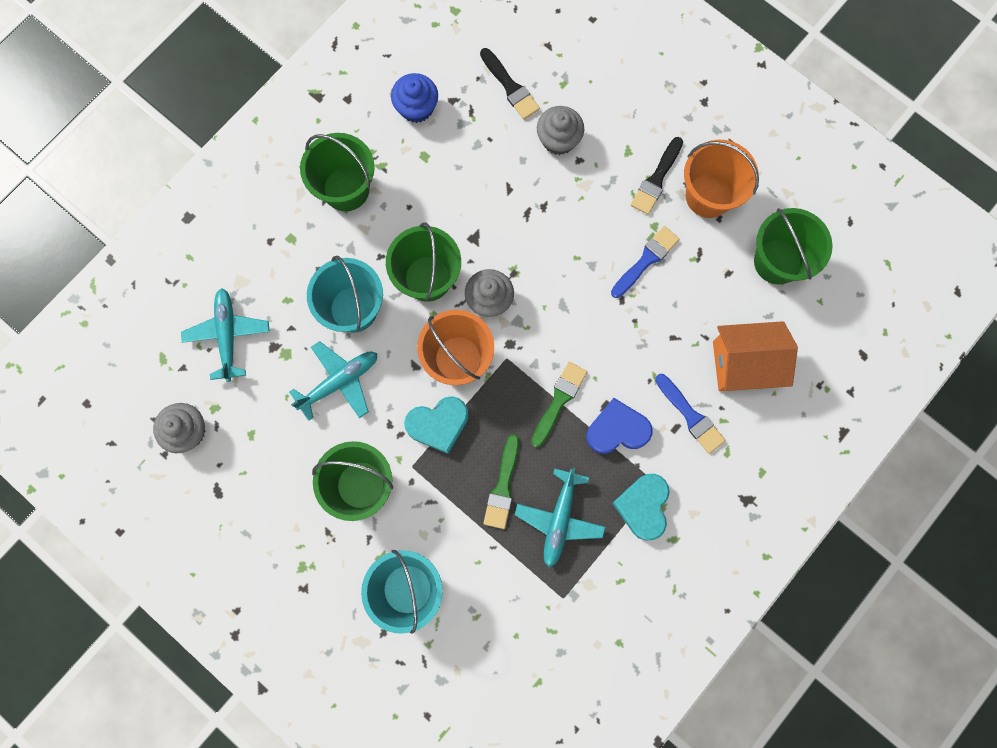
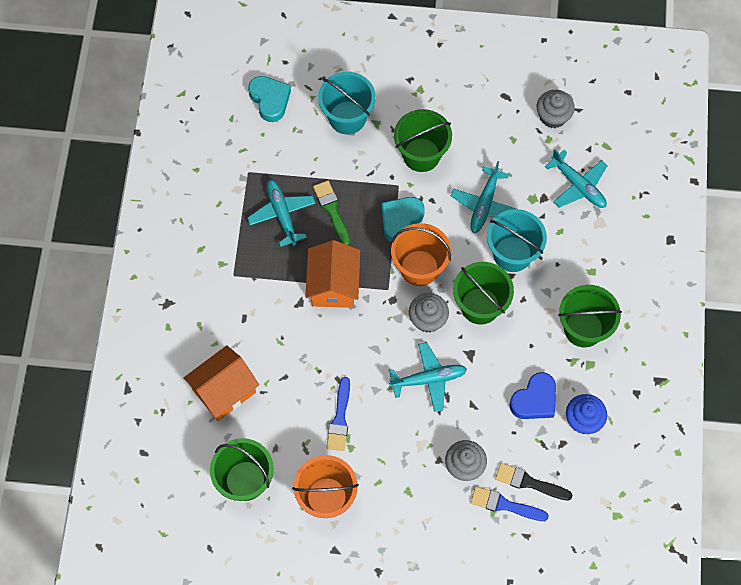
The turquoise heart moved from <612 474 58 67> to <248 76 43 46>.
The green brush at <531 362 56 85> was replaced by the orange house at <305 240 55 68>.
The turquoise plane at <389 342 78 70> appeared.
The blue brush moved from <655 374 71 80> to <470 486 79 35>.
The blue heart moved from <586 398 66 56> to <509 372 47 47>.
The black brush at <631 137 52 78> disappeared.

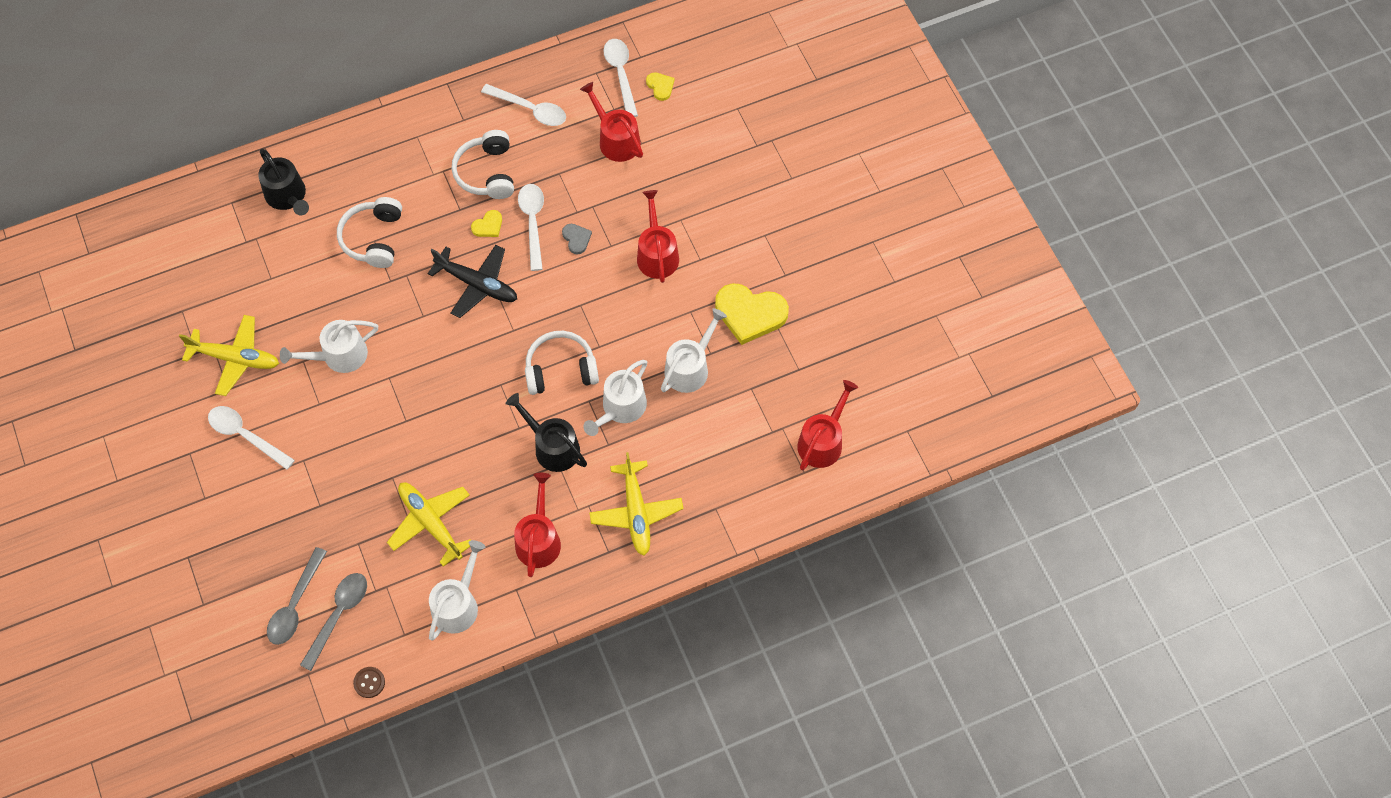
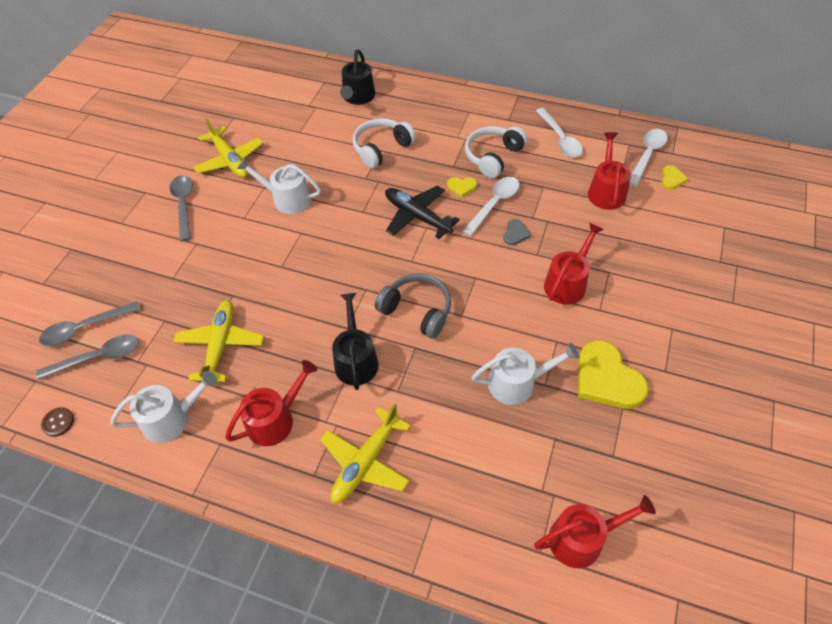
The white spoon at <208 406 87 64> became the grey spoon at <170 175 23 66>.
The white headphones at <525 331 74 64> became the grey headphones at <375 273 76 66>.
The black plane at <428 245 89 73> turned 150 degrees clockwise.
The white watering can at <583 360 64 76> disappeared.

********************

What to work on - Return the records above exactly as written. Do not include their images.

Solution -
The turquoise heart moved from <612 474 58 67> to <248 76 43 46>.
The green brush at <531 362 56 85> was replaced by the orange house at <305 240 55 68>.
The turquoise plane at <389 342 78 70> appeared.
The blue brush moved from <655 374 71 80> to <470 486 79 35>.
The blue heart moved from <586 398 66 56> to <509 372 47 47>.
The black brush at <631 137 52 78> disappeared.

The white spoon at <208 406 87 64> became the grey spoon at <170 175 23 66>.
The white headphones at <525 331 74 64> became the grey headphones at <375 273 76 66>.
The black plane at <428 245 89 73> turned 150 degrees clockwise.
The white watering can at <583 360 64 76> disappeared.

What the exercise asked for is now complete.